_Required work_.
Please filter the entries below, copying out every line that contains the string "italic".

Excerpt from a data file
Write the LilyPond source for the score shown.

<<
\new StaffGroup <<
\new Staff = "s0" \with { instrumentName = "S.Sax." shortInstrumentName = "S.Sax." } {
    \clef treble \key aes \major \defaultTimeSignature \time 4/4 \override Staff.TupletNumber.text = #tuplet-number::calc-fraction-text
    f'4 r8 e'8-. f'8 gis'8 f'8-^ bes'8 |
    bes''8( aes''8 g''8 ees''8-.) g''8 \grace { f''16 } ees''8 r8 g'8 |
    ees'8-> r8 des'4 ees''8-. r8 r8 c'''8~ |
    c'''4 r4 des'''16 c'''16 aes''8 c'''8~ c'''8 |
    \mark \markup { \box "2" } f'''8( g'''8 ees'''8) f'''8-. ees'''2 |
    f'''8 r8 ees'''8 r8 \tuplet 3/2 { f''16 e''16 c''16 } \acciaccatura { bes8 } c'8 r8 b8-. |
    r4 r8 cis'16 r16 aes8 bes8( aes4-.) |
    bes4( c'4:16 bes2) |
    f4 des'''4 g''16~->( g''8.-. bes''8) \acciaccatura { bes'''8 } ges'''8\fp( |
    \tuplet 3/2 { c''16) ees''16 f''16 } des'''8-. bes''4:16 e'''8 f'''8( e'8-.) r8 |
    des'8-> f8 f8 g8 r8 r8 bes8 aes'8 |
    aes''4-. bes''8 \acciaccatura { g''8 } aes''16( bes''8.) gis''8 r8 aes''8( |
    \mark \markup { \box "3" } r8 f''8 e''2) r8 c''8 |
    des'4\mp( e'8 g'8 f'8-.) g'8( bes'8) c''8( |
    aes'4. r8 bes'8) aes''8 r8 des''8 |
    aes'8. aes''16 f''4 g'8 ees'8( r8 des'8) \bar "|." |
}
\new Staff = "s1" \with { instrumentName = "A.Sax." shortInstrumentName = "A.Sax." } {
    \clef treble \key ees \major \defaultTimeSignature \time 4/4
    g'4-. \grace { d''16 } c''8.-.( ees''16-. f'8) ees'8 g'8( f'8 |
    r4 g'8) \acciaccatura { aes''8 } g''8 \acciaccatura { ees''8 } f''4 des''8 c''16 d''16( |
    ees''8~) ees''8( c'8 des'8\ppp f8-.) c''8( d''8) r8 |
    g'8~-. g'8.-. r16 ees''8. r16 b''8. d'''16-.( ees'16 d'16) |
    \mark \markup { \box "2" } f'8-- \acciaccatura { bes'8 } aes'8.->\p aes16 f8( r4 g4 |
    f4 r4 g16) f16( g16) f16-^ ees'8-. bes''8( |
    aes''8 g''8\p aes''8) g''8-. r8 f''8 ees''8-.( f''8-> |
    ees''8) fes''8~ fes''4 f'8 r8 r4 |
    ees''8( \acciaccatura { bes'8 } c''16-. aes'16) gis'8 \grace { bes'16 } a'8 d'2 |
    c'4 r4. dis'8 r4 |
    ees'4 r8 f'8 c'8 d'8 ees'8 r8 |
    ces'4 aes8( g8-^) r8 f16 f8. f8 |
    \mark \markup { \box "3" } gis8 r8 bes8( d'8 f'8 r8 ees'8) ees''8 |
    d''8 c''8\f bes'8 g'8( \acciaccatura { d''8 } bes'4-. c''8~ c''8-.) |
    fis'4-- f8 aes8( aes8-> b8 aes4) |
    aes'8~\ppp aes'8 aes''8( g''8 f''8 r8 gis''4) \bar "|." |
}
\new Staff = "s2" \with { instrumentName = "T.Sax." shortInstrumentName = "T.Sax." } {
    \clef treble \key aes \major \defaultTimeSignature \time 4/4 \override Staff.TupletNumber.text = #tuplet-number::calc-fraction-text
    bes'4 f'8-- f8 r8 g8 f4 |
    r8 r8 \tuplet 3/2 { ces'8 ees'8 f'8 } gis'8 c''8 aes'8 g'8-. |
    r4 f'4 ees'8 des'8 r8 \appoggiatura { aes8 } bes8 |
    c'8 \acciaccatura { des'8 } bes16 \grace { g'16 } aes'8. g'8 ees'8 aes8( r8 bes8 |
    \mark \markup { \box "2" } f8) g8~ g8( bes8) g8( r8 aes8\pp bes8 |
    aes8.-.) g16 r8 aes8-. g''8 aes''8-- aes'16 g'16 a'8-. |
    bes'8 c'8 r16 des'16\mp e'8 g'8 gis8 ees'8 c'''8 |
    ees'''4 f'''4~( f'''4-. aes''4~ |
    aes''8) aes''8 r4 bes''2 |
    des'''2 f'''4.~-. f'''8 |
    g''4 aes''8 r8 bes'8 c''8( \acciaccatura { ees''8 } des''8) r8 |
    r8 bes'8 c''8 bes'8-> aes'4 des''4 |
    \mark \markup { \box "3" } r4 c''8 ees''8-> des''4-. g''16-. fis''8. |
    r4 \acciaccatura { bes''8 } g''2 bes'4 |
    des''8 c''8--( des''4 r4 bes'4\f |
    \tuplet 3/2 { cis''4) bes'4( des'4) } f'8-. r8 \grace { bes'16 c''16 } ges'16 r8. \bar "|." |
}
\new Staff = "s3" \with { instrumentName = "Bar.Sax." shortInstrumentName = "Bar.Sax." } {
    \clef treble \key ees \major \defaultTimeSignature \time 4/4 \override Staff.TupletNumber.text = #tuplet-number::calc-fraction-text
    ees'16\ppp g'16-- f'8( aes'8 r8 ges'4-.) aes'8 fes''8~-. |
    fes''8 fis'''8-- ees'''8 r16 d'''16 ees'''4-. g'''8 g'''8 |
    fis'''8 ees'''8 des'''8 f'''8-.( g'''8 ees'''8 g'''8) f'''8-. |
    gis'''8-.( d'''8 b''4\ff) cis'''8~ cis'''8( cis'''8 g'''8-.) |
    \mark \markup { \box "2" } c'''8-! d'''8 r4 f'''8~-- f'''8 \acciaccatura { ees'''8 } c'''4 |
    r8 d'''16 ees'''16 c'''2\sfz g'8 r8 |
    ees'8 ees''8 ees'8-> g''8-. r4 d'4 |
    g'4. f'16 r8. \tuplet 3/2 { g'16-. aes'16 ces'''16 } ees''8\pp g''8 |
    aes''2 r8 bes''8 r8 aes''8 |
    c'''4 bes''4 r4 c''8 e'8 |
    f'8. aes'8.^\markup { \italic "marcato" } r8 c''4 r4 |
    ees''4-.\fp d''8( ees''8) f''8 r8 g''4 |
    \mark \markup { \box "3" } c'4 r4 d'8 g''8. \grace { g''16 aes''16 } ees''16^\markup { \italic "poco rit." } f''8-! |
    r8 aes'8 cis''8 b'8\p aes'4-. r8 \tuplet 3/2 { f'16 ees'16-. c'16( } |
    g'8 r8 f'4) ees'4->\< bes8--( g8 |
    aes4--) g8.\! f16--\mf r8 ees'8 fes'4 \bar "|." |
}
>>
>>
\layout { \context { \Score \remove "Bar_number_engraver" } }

_Solution to the problem_.
    f'8. aes'8.^\markup { \italic "marcato" } r8 c''4 r4 |
    \mark \markup { \box "3" } c'4 r4 d'8 g''8. \grace { g''16 aes''16 } ees''16^\markup { \italic "poco rit." } f''8-! |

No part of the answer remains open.